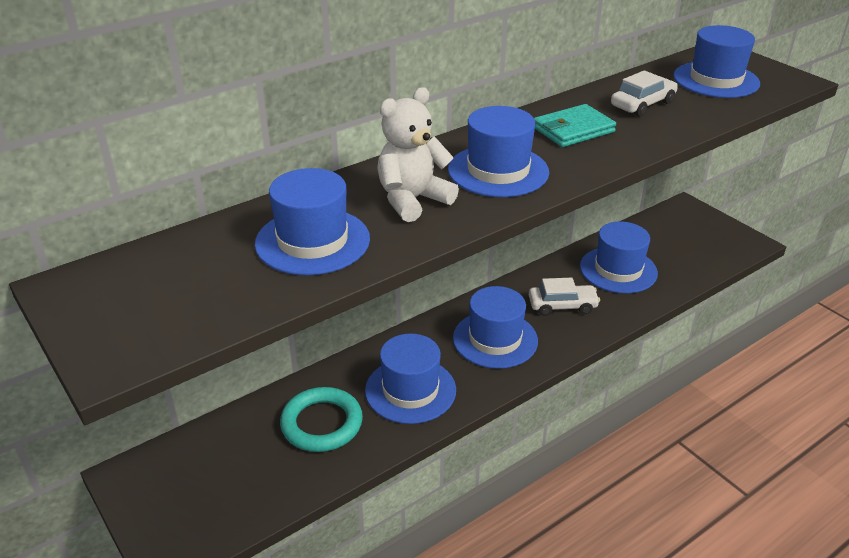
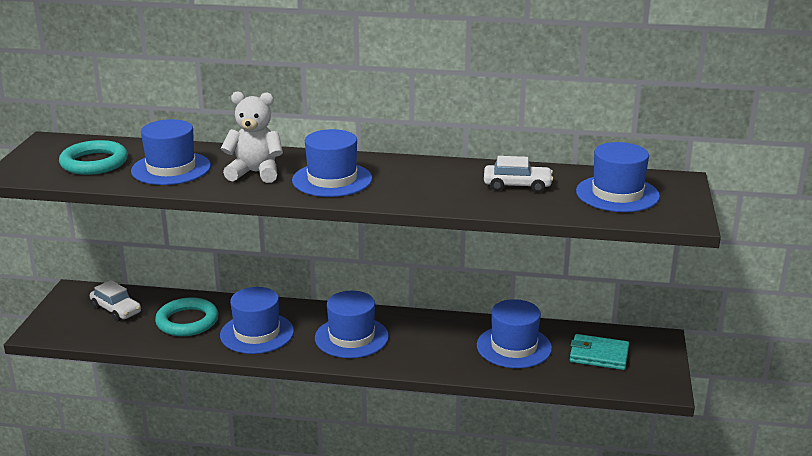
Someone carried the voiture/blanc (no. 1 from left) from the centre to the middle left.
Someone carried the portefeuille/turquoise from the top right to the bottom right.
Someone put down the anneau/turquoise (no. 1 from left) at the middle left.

==

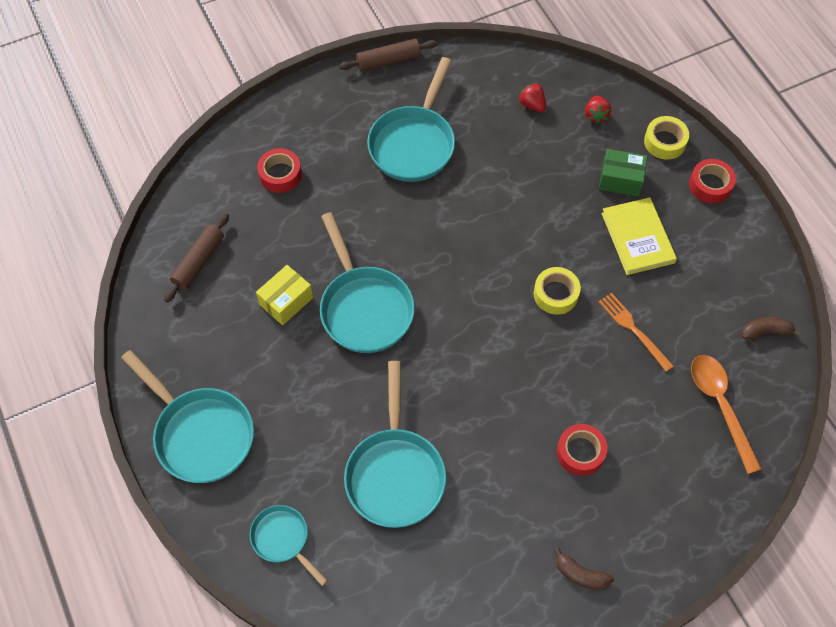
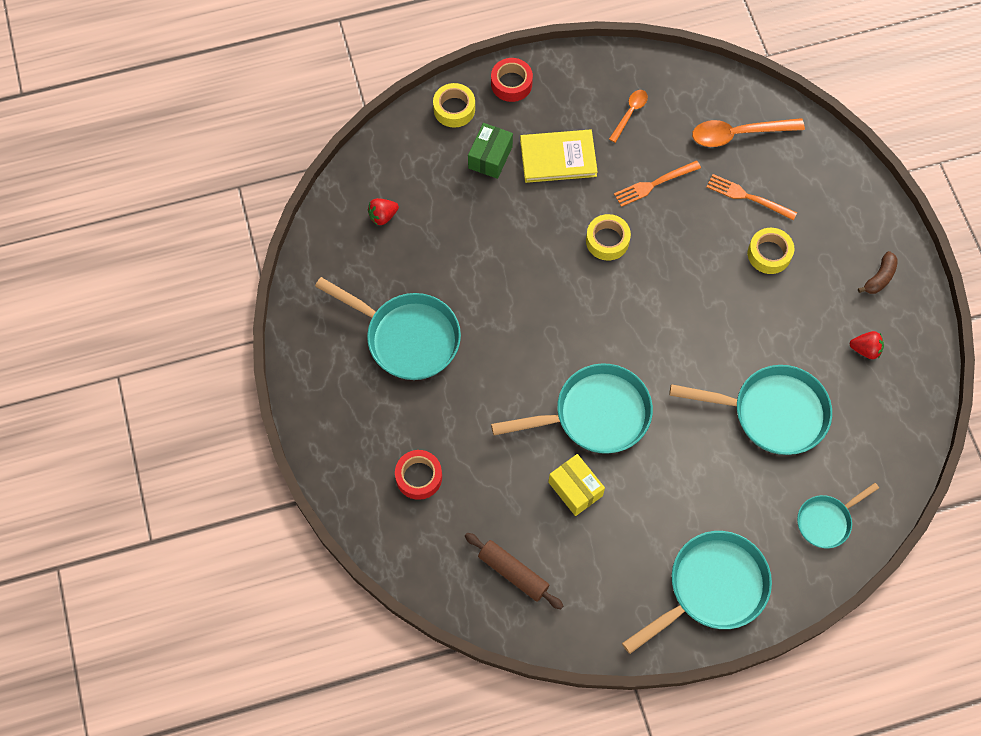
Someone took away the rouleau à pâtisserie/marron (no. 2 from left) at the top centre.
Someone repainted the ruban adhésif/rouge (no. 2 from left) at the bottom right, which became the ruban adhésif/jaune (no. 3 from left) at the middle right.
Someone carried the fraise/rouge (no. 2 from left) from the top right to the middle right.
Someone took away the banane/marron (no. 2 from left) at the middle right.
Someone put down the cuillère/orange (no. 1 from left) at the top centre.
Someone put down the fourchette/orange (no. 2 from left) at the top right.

◆ **What to produce**: Referring to the material above, set down exactly the lines between the line with "Someone carried the voiture/blanc" and the line with "Someone put down the anneau/turquoise", inclusive, and no other lines.

◆ **Result of the exercise**:
Someone carried the voiture/blanc (no. 1 from left) from the centre to the middle left.
Someone carried the portefeuille/turquoise from the top right to the bottom right.
Someone put down the anneau/turquoise (no. 1 from left) at the middle left.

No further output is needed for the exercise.